**RECORD EXCERPTS:**
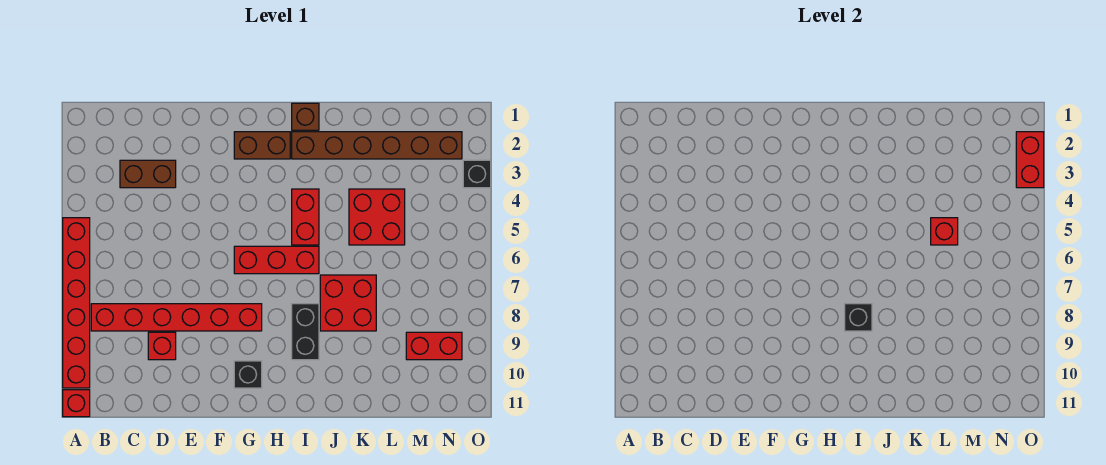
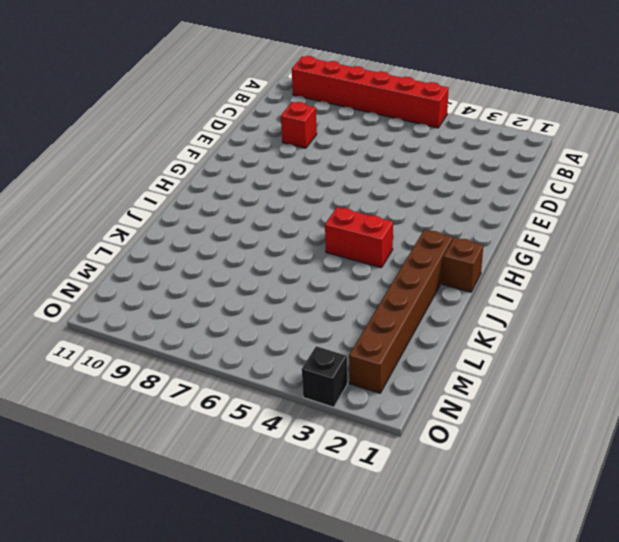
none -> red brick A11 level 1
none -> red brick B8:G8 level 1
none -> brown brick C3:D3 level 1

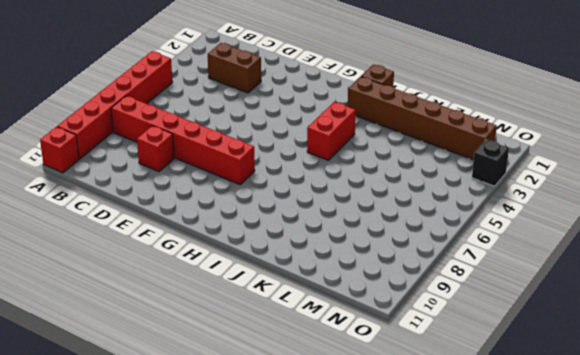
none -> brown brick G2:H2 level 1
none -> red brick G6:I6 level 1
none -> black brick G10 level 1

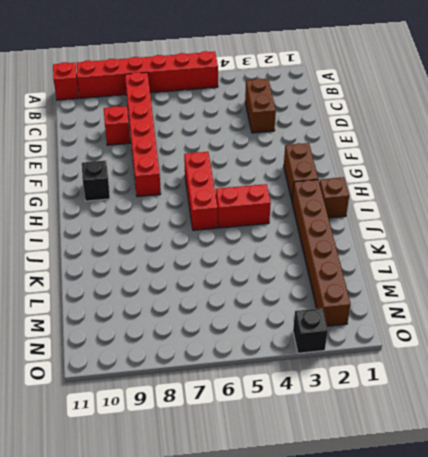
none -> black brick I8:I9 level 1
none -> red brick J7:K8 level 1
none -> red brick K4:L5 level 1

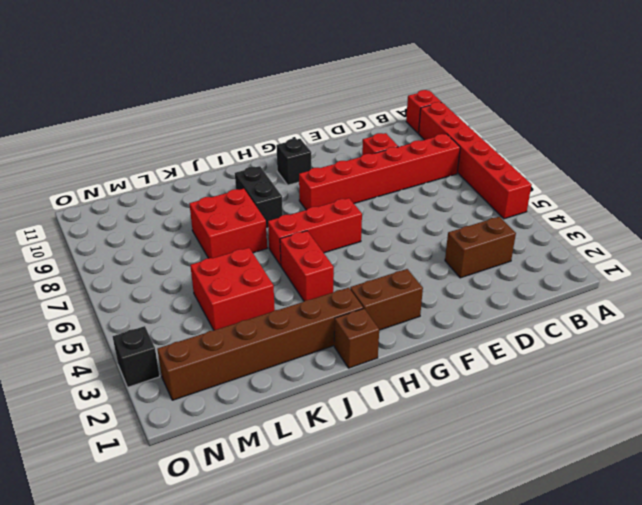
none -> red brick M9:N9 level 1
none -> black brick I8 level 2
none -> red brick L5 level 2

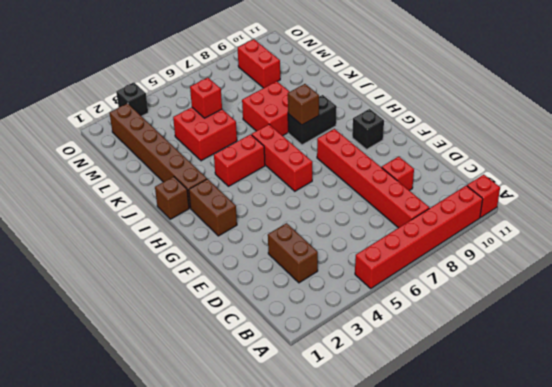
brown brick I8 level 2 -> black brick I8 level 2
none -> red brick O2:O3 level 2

--

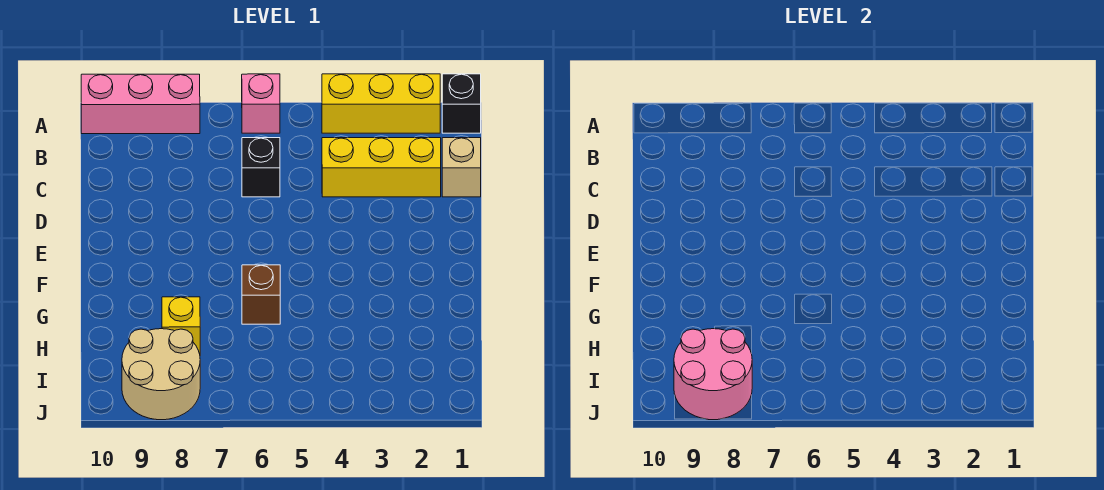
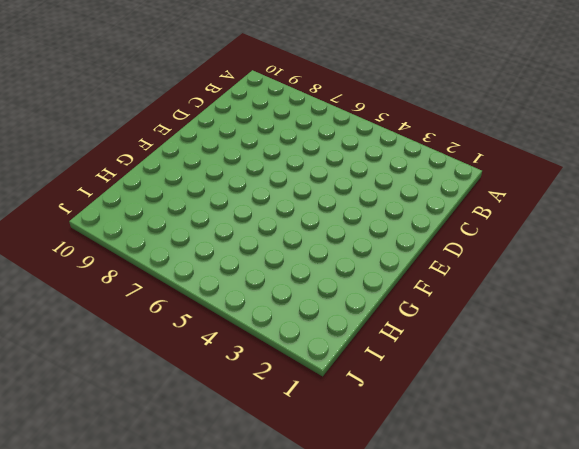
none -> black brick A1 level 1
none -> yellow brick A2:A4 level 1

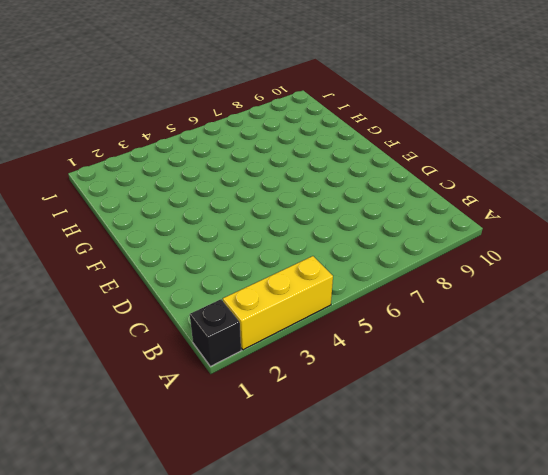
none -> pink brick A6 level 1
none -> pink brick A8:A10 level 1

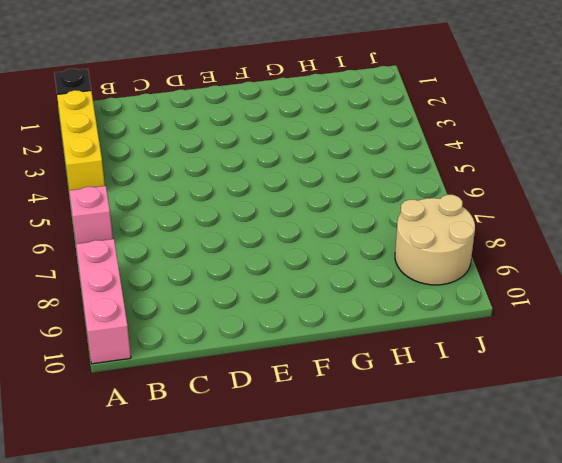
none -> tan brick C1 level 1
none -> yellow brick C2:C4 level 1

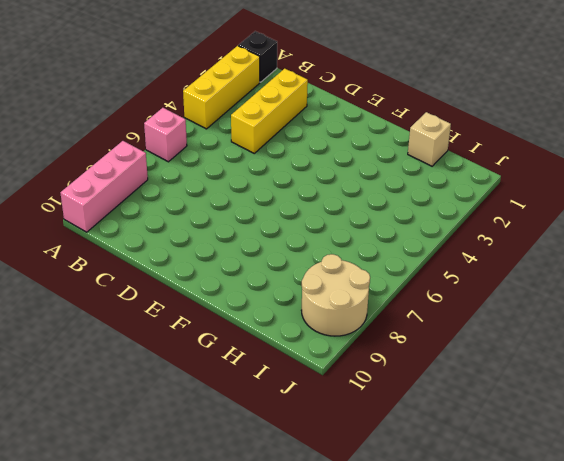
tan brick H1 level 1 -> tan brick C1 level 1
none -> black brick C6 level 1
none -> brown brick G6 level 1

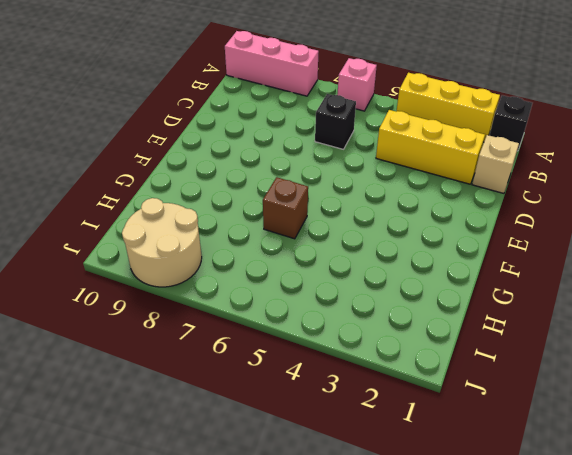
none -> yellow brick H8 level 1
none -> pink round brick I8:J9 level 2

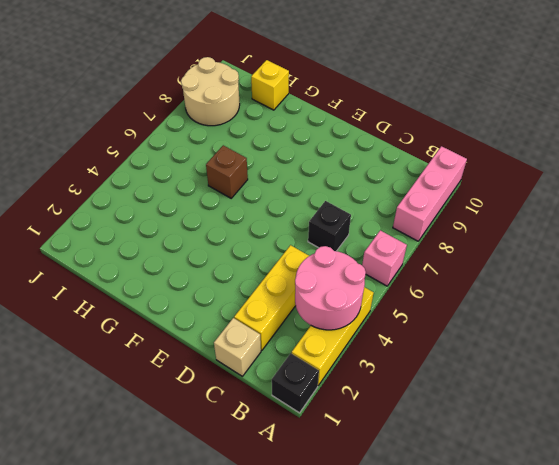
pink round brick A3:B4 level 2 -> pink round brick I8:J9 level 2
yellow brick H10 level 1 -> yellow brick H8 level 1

**YOUR ASSIGNMENT:** Using the entries above, reproduce word for word only the lines from the one that contains "none -> pink brick A6 level 1" to the one that contains "yellow brick H10", both ends included, and drop every picture.

**ANSWER BELOW:**
none -> pink brick A6 level 1
none -> pink brick A8:A10 level 1

none -> tan brick C1 level 1
none -> yellow brick C2:C4 level 1

tan brick H1 level 1 -> tan brick C1 level 1
none -> black brick C6 level 1
none -> brown brick G6 level 1

none -> yellow brick H8 level 1
none -> pink round brick I8:J9 level 2

pink round brick A3:B4 level 2 -> pink round brick I8:J9 level 2
yellow brick H10 level 1 -> yellow brick H8 level 1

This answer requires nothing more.